Activity: Reproduce the records below; each should match the original exactly.

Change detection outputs
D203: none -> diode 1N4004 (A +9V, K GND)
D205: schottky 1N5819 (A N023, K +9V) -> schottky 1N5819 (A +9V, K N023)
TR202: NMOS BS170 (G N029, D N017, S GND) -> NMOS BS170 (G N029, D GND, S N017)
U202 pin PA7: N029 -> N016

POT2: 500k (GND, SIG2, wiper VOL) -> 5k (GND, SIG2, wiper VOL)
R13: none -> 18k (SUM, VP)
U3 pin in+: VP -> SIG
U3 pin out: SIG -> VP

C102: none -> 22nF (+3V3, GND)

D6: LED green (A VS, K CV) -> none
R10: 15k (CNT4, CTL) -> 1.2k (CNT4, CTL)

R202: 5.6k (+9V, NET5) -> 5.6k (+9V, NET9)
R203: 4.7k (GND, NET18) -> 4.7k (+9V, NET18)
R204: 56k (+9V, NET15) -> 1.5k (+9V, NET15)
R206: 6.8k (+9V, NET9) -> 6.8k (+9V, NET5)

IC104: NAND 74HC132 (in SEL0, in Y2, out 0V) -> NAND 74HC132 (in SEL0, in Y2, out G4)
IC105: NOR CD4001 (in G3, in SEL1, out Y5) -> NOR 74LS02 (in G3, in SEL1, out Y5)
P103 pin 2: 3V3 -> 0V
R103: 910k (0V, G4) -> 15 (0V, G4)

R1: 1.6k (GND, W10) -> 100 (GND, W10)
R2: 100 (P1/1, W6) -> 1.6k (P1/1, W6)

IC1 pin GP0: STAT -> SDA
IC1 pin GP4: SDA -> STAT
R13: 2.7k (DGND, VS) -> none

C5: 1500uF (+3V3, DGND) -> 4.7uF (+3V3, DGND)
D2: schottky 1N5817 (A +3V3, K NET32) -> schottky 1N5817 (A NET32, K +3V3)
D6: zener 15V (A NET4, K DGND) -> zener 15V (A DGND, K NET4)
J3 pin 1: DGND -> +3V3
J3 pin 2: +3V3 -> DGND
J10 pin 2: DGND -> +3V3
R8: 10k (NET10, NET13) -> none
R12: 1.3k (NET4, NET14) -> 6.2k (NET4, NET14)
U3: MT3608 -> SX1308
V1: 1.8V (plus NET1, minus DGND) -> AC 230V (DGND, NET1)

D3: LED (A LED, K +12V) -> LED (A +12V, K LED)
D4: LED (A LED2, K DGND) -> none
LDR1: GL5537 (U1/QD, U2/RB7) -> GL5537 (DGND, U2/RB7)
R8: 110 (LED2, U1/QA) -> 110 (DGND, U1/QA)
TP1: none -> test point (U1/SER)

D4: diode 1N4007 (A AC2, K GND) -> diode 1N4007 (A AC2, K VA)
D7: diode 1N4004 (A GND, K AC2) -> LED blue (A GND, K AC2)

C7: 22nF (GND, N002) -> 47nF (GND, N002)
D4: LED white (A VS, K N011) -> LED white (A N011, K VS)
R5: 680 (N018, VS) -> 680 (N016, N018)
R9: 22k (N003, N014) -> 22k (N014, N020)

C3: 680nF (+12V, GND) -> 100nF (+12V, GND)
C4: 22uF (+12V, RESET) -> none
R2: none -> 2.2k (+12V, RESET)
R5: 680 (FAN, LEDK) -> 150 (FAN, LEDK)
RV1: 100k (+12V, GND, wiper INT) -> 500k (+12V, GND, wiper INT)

Expected answer:
D203: none -> diode 1N4004 (A +9V, K GND)
D205: schottky 1N5819 (A N023, K +9V) -> schottky 1N5819 (A +9V, K N023)
TR202: NMOS BS170 (G N029, D N017, S GND) -> NMOS BS170 (G N029, D GND, S N017)
U202 pin PA7: N029 -> N016

POT2: 500k (GND, SIG2, wiper VOL) -> 5k (GND, SIG2, wiper VOL)
R13: none -> 18k (SUM, VP)
U3 pin in+: VP -> SIG
U3 pin out: SIG -> VP

C102: none -> 22nF (+3V3, GND)

D6: LED green (A VS, K CV) -> none
R10: 15k (CNT4, CTL) -> 1.2k (CNT4, CTL)

R202: 5.6k (+9V, NET5) -> 5.6k (+9V, NET9)
R203: 4.7k (GND, NET18) -> 4.7k (+9V, NET18)
R204: 56k (+9V, NET15) -> 1.5k (+9V, NET15)
R206: 6.8k (+9V, NET9) -> 6.8k (+9V, NET5)

IC104: NAND 74HC132 (in SEL0, in Y2, out 0V) -> NAND 74HC132 (in SEL0, in Y2, out G4)
IC105: NOR CD4001 (in G3, in SEL1, out Y5) -> NOR 74LS02 (in G3, in SEL1, out Y5)
P103 pin 2: 3V3 -> 0V
R103: 910k (0V, G4) -> 15 (0V, G4)

R1: 1.6k (GND, W10) -> 100 (GND, W10)
R2: 100 (P1/1, W6) -> 1.6k (P1/1, W6)

IC1 pin GP0: STAT -> SDA
IC1 pin GP4: SDA -> STAT
R13: 2.7k (DGND, VS) -> none

C5: 1500uF (+3V3, DGND) -> 4.7uF (+3V3, DGND)
D2: schottky 1N5817 (A +3V3, K NET32) -> schottky 1N5817 (A NET32, K +3V3)
D6: zener 15V (A NET4, K DGND) -> zener 15V (A DGND, K NET4)
J3 pin 1: DGND -> +3V3
J3 pin 2: +3V3 -> DGND
J10 pin 2: DGND -> +3V3
R8: 10k (NET10, NET13) -> none
R12: 1.3k (NET4, NET14) -> 6.2k (NET4, NET14)
U3: MT3608 -> SX1308
V1: 1.8V (plus NET1, minus DGND) -> AC 230V (DGND, NET1)

D3: LED (A LED, K +12V) -> LED (A +12V, K LED)
D4: LED (A LED2, K DGND) -> none
LDR1: GL5537 (U1/QD, U2/RB7) -> GL5537 (DGND, U2/RB7)
R8: 110 (LED2, U1/QA) -> 110 (DGND, U1/QA)
TP1: none -> test point (U1/SER)

D4: diode 1N4007 (A AC2, K GND) -> diode 1N4007 (A AC2, K VA)
D7: diode 1N4004 (A GND, K AC2) -> LED blue (A GND, K AC2)

C7: 22nF (GND, N002) -> 47nF (GND, N002)
D4: LED white (A VS, K N011) -> LED white (A N011, K VS)
R5: 680 (N018, VS) -> 680 (N016, N018)
R9: 22k (N003, N014) -> 22k (N014, N020)

C3: 680nF (+12V, GND) -> 100nF (+12V, GND)
C4: 22uF (+12V, RESET) -> none
R2: none -> 2.2k (+12V, RESET)
R5: 680 (FAN, LEDK) -> 150 (FAN, LEDK)
RV1: 100k (+12V, GND, wiper INT) -> 500k (+12V, GND, wiper INT)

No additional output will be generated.